[[ Information given open ]]

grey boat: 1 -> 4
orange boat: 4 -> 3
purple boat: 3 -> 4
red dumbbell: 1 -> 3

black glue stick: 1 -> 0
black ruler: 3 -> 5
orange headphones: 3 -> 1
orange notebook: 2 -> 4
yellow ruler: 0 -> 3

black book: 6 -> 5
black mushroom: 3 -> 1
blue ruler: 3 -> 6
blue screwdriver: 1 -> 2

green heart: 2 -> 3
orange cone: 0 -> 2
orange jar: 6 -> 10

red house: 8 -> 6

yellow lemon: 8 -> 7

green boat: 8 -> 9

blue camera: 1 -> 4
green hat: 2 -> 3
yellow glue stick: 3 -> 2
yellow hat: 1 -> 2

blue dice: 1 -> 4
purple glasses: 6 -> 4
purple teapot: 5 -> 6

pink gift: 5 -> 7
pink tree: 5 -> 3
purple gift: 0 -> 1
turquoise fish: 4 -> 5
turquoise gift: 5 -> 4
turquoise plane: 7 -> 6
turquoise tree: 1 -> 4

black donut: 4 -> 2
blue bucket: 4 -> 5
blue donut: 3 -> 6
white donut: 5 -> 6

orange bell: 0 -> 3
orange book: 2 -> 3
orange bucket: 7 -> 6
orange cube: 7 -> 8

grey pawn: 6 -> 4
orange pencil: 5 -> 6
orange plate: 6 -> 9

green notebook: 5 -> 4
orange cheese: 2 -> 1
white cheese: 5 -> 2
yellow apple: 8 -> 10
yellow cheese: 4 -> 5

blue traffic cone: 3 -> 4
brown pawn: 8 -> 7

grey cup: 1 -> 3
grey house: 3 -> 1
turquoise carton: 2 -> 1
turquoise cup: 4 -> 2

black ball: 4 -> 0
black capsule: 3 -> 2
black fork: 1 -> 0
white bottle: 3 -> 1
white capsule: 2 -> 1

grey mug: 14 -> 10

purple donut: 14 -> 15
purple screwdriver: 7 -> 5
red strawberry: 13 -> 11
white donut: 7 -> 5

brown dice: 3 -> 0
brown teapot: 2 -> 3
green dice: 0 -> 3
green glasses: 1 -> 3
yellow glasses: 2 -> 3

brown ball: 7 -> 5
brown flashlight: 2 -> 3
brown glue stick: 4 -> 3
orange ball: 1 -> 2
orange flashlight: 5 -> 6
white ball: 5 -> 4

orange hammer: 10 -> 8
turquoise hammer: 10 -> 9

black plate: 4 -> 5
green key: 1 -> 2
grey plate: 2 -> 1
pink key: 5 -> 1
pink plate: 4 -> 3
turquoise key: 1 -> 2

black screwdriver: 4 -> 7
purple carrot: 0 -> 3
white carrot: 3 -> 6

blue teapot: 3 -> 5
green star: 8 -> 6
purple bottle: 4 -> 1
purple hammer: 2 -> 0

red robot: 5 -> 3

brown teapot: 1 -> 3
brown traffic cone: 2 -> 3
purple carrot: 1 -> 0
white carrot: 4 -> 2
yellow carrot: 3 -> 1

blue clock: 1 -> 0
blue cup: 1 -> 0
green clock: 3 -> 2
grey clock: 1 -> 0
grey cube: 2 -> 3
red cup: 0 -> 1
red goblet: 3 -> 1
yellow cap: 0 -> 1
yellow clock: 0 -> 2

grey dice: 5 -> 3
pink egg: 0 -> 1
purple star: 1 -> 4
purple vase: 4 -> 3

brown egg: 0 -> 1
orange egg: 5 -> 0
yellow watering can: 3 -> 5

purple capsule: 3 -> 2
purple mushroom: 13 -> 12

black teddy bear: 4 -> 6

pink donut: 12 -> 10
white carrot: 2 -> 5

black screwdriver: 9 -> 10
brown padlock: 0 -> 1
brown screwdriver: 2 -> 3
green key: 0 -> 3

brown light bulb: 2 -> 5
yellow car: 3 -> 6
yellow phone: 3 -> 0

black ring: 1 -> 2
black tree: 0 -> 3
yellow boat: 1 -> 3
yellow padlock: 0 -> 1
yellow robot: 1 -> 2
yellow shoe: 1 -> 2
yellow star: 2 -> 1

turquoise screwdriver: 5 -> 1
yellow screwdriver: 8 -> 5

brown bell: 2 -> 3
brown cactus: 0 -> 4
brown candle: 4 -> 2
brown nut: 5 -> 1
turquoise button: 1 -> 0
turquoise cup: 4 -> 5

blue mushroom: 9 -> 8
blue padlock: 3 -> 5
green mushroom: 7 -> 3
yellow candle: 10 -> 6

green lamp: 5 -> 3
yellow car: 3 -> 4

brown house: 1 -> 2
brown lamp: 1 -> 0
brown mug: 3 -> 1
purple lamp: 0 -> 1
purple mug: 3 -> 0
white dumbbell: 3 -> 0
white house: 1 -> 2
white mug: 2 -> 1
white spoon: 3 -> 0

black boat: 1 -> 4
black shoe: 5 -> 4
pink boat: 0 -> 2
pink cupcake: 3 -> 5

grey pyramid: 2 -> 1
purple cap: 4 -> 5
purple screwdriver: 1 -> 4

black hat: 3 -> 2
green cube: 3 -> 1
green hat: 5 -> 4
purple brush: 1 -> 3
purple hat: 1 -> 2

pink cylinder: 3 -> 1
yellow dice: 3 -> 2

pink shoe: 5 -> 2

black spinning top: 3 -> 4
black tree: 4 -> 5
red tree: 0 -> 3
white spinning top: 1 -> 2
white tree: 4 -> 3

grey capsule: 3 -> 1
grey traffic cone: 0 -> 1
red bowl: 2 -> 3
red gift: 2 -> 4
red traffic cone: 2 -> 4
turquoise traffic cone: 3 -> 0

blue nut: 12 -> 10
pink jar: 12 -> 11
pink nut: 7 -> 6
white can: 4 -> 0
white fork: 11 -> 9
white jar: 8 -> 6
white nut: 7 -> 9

[[ Information given closed ]]

- What you have to do -
In the data above, find the line that contains "black screwdriver: 4 -> 7", then reproduce exactly every line from the first line through that line.

- Output of the exercise -
grey boat: 1 -> 4
orange boat: 4 -> 3
purple boat: 3 -> 4
red dumbbell: 1 -> 3

black glue stick: 1 -> 0
black ruler: 3 -> 5
orange headphones: 3 -> 1
orange notebook: 2 -> 4
yellow ruler: 0 -> 3

black book: 6 -> 5
black mushroom: 3 -> 1
blue ruler: 3 -> 6
blue screwdriver: 1 -> 2

green heart: 2 -> 3
orange cone: 0 -> 2
orange jar: 6 -> 10

red house: 8 -> 6

yellow lemon: 8 -> 7

green boat: 8 -> 9

blue camera: 1 -> 4
green hat: 2 -> 3
yellow glue stick: 3 -> 2
yellow hat: 1 -> 2

blue dice: 1 -> 4
purple glasses: 6 -> 4
purple teapot: 5 -> 6

pink gift: 5 -> 7
pink tree: 5 -> 3
purple gift: 0 -> 1
turquoise fish: 4 -> 5
turquoise gift: 5 -> 4
turquoise plane: 7 -> 6
turquoise tree: 1 -> 4

black donut: 4 -> 2
blue bucket: 4 -> 5
blue donut: 3 -> 6
white donut: 5 -> 6

orange bell: 0 -> 3
orange book: 2 -> 3
orange bucket: 7 -> 6
orange cube: 7 -> 8

grey pawn: 6 -> 4
orange pencil: 5 -> 6
orange plate: 6 -> 9

green notebook: 5 -> 4
orange cheese: 2 -> 1
white cheese: 5 -> 2
yellow apple: 8 -> 10
yellow cheese: 4 -> 5

blue traffic cone: 3 -> 4
brown pawn: 8 -> 7

grey cup: 1 -> 3
grey house: 3 -> 1
turquoise carton: 2 -> 1
turquoise cup: 4 -> 2

black ball: 4 -> 0
black capsule: 3 -> 2
black fork: 1 -> 0
white bottle: 3 -> 1
white capsule: 2 -> 1

grey mug: 14 -> 10

purple donut: 14 -> 15
purple screwdriver: 7 -> 5
red strawberry: 13 -> 11
white donut: 7 -> 5

brown dice: 3 -> 0
brown teapot: 2 -> 3
green dice: 0 -> 3
green glasses: 1 -> 3
yellow glasses: 2 -> 3

brown ball: 7 -> 5
brown flashlight: 2 -> 3
brown glue stick: 4 -> 3
orange ball: 1 -> 2
orange flashlight: 5 -> 6
white ball: 5 -> 4

orange hammer: 10 -> 8
turquoise hammer: 10 -> 9

black plate: 4 -> 5
green key: 1 -> 2
grey plate: 2 -> 1
pink key: 5 -> 1
pink plate: 4 -> 3
turquoise key: 1 -> 2

black screwdriver: 4 -> 7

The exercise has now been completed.